### Data for processing ###

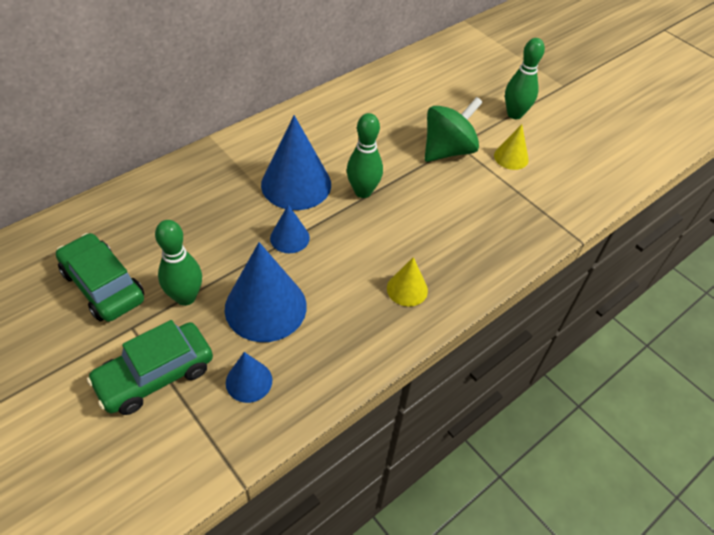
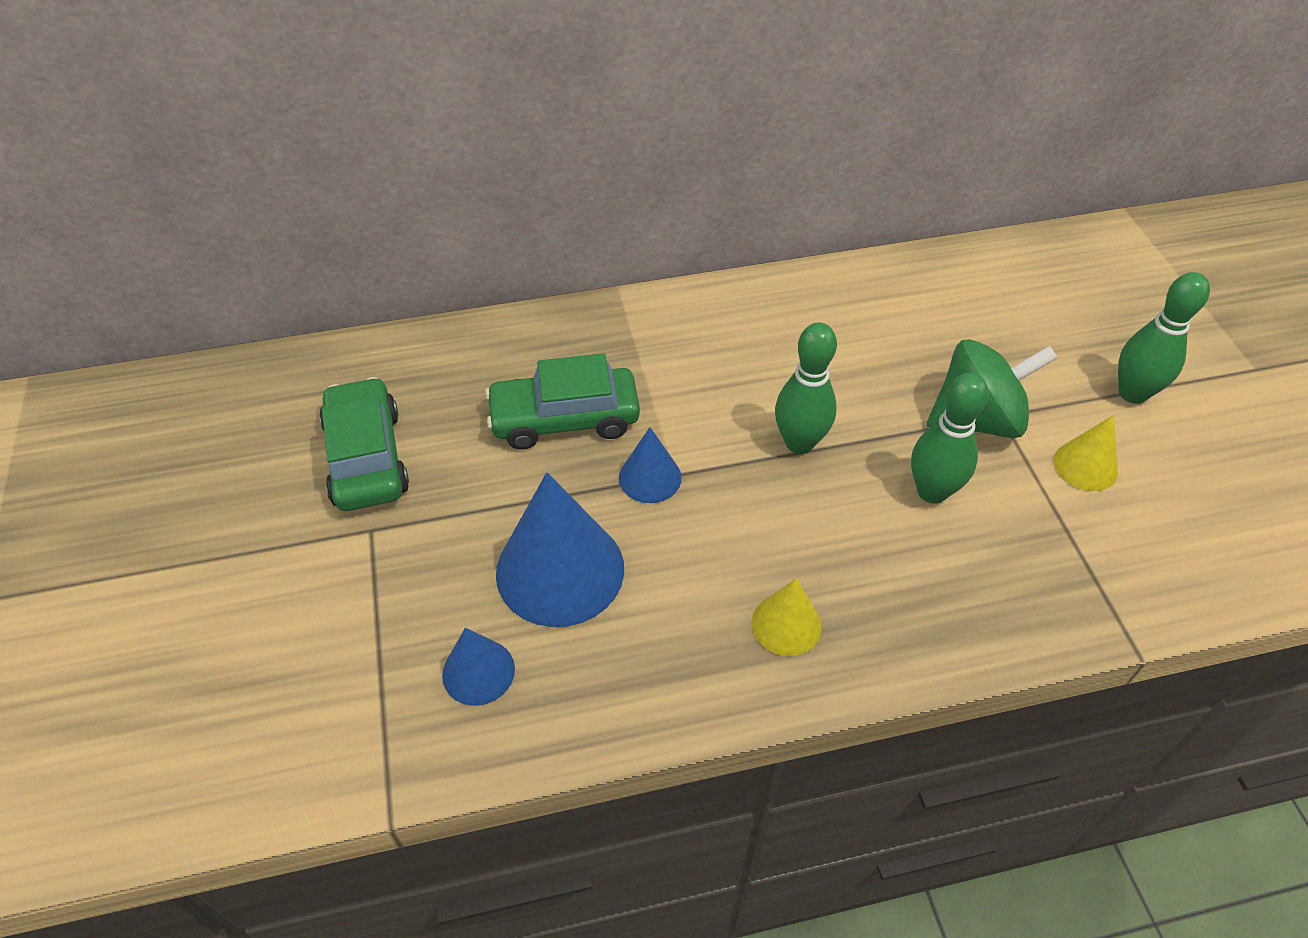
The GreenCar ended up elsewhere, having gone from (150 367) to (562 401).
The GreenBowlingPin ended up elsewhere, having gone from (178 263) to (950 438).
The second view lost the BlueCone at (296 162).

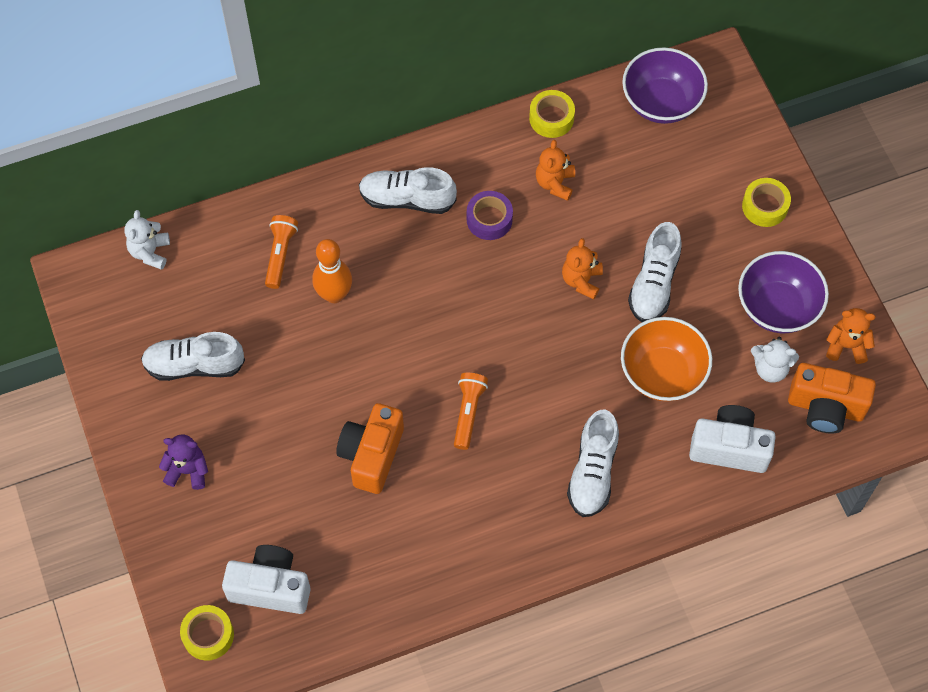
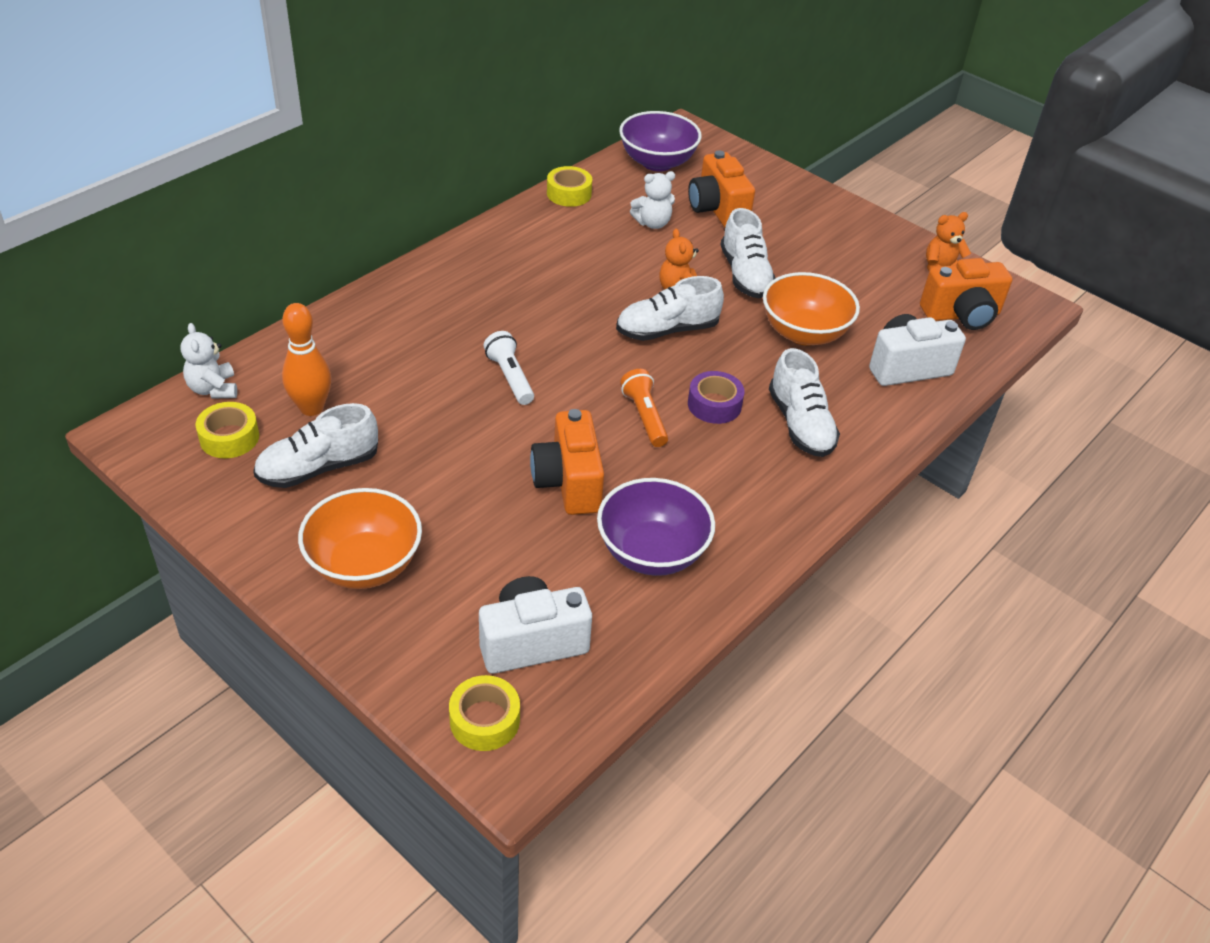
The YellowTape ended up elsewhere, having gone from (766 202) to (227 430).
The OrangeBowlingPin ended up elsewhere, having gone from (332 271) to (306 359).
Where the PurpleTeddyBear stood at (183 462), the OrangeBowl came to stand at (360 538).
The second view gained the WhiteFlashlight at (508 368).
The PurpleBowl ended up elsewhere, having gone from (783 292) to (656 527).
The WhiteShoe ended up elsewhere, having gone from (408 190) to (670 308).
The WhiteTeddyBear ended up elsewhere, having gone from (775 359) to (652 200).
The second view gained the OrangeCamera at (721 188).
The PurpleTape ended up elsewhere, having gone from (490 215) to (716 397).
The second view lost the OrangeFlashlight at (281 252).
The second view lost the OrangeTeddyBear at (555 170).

###

### Exercise objective
Please transcribe the lines from the one containing "The GreenBowlingPin ended" to the last line of the listing, both included, exactly and with nothing added, leaving every picture out.

### Reply to the exercise
The GreenBowlingPin ended up elsewhere, having gone from (178 263) to (950 438).
The second view lost the BlueCone at (296 162).

The YellowTape ended up elsewhere, having gone from (766 202) to (227 430).
The OrangeBowlingPin ended up elsewhere, having gone from (332 271) to (306 359).
Where the PurpleTeddyBear stood at (183 462), the OrangeBowl came to stand at (360 538).
The second view gained the WhiteFlashlight at (508 368).
The PurpleBowl ended up elsewhere, having gone from (783 292) to (656 527).
The WhiteShoe ended up elsewhere, having gone from (408 190) to (670 308).
The WhiteTeddyBear ended up elsewhere, having gone from (775 359) to (652 200).
The second view gained the OrangeCamera at (721 188).
The PurpleTape ended up elsewhere, having gone from (490 215) to (716 397).
The second view lost the OrangeFlashlight at (281 252).
The second view lost the OrangeTeddyBear at (555 170).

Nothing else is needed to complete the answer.